**Work task**
A faithful copy is required: transcribe each line below exactly, minus the pictures.

**Collected data**
******

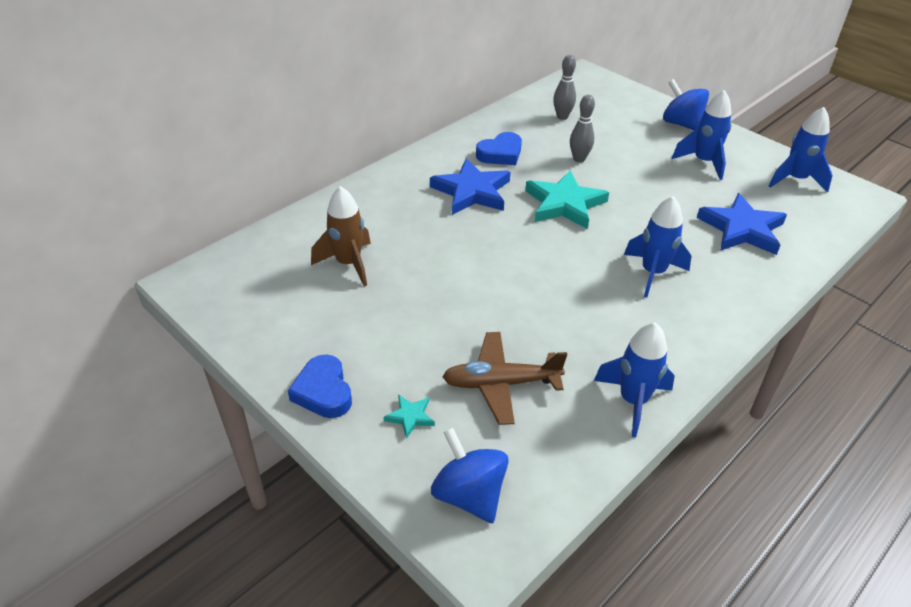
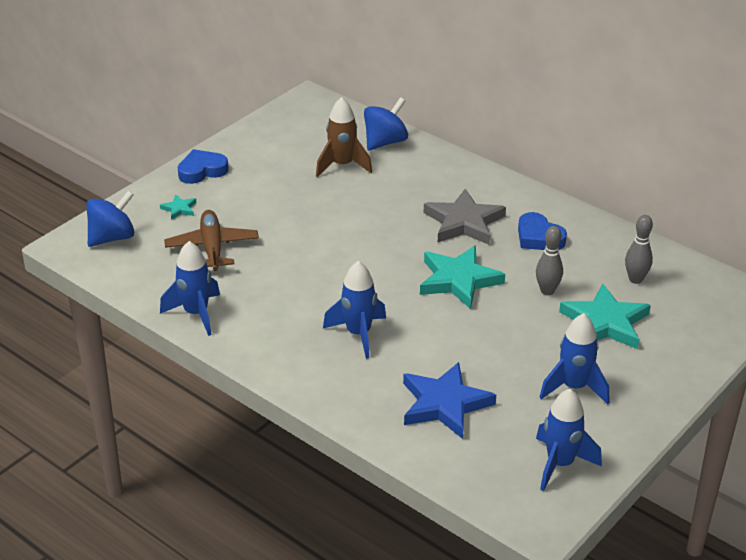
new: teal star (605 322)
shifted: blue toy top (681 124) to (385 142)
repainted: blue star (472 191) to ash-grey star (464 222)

******

**Answer to this task**
new: teal star (605 322)
shifted: blue toy top (681 124) to (385 142)
repainted: blue star (472 191) to ash-grey star (464 222)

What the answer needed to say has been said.